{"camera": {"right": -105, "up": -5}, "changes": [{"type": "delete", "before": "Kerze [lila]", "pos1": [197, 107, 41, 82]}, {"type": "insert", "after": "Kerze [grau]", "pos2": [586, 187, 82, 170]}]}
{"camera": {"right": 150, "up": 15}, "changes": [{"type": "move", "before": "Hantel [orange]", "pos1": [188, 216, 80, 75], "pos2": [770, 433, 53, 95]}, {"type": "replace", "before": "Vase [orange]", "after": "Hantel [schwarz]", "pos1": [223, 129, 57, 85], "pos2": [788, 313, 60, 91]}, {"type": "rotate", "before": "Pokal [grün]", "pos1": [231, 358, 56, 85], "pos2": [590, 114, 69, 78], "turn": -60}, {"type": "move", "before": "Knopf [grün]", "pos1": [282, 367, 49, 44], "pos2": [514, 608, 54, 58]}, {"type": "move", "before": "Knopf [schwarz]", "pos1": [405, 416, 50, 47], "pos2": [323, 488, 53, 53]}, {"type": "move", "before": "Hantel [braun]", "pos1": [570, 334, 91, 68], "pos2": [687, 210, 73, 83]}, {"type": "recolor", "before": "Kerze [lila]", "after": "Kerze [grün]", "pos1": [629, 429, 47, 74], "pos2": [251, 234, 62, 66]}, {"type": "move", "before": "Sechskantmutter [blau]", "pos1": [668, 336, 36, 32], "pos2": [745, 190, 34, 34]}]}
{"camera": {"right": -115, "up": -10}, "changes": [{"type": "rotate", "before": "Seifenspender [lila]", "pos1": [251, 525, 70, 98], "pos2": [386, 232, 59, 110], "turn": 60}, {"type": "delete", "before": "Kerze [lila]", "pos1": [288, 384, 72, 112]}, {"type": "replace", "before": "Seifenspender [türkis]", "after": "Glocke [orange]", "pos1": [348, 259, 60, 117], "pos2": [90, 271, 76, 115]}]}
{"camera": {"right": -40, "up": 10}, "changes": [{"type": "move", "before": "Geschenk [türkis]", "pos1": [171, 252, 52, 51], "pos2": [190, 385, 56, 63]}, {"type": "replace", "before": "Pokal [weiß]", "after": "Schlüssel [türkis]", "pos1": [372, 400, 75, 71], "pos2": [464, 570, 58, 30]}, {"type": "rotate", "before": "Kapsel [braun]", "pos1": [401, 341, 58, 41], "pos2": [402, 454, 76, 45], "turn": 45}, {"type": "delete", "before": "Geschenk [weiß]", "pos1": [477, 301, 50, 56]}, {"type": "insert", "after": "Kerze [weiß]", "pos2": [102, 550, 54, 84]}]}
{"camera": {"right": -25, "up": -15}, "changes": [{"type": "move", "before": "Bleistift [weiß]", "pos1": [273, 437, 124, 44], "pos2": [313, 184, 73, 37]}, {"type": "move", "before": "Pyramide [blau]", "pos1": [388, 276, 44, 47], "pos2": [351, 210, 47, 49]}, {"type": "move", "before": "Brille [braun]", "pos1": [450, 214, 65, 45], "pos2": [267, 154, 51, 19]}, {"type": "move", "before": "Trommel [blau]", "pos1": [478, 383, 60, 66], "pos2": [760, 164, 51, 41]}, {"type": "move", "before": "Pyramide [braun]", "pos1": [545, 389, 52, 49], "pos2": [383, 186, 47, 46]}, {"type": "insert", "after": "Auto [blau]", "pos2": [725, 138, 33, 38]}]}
========
- _Aim of the exercise_
The expected response is the full set of records, reproduced exactly.

- _Solution_
{"camera": {"right": -105, "up": -5}, "changes": [{"type": "delete", "before": "Kerze [lila]", "pos1": [197, 107, 41, 82]}, {"type": "insert", "after": "Kerze [grau]", "pos2": [586, 187, 82, 170]}]}
{"camera": {"right": 150, "up": 15}, "changes": [{"type": "move", "before": "Hantel [orange]", "pos1": [188, 216, 80, 75], "pos2": [770, 433, 53, 95]}, {"type": "replace", "before": "Vase [orange]", "after": "Hantel [schwarz]", "pos1": [223, 129, 57, 85], "pos2": [788, 313, 60, 91]}, {"type": "rotate", "before": "Pokal [grün]", "pos1": [231, 358, 56, 85], "pos2": [590, 114, 69, 78], "turn": -60}, {"type": "move", "before": "Knopf [grün]", "pos1": [282, 367, 49, 44], "pos2": [514, 608, 54, 58]}, {"type": "move", "before": "Knopf [schwarz]", "pos1": [405, 416, 50, 47], "pos2": [323, 488, 53, 53]}, {"type": "move", "before": "Hantel [braun]", "pos1": [570, 334, 91, 68], "pos2": [687, 210, 73, 83]}, {"type": "recolor", "before": "Kerze [lila]", "after": "Kerze [grün]", "pos1": [629, 429, 47, 74], "pos2": [251, 234, 62, 66]}, {"type": "move", "before": "Sechskantmutter [blau]", "pos1": [668, 336, 36, 32], "pos2": [745, 190, 34, 34]}]}
{"camera": {"right": -115, "up": -10}, "changes": [{"type": "rotate", "before": "Seifenspender [lila]", "pos1": [251, 525, 70, 98], "pos2": [386, 232, 59, 110], "turn": 60}, {"type": "delete", "before": "Kerze [lila]", "pos1": [288, 384, 72, 112]}, {"type": "replace", "before": "Seifenspender [türkis]", "after": "Glocke [orange]", "pos1": [348, 259, 60, 117], "pos2": [90, 271, 76, 115]}]}
{"camera": {"right": -40, "up": 10}, "changes": [{"type": "move", "before": "Geschenk [türkis]", "pos1": [171, 252, 52, 51], "pos2": [190, 385, 56, 63]}, {"type": "replace", "before": "Pokal [weiß]", "after": "Schlüssel [türkis]", "pos1": [372, 400, 75, 71], "pos2": [464, 570, 58, 30]}, {"type": "rotate", "before": "Kapsel [braun]", "pos1": [401, 341, 58, 41], "pos2": [402, 454, 76, 45], "turn": 45}, {"type": "delete", "before": "Geschenk [weiß]", "pos1": [477, 301, 50, 56]}, {"type": "insert", "after": "Kerze [weiß]", "pos2": [102, 550, 54, 84]}]}
{"camera": {"right": -25, "up": -15}, "changes": [{"type": "move", "before": "Bleistift [weiß]", "pos1": [273, 437, 124, 44], "pos2": [313, 184, 73, 37]}, {"type": "move", "before": "Pyramide [blau]", "pos1": [388, 276, 44, 47], "pos2": [351, 210, 47, 49]}, {"type": "move", "before": "Brille [braun]", "pos1": [450, 214, 65, 45], "pos2": [267, 154, 51, 19]}, {"type": "move", "before": "Trommel [blau]", "pos1": [478, 383, 60, 66], "pos2": [760, 164, 51, 41]}, {"type": "move", "before": "Pyramide [braun]", "pos1": [545, 389, 52, 49], "pos2": [383, 186, 47, 46]}, {"type": "insert", "after": "Auto [blau]", "pos2": [725, 138, 33, 38]}]}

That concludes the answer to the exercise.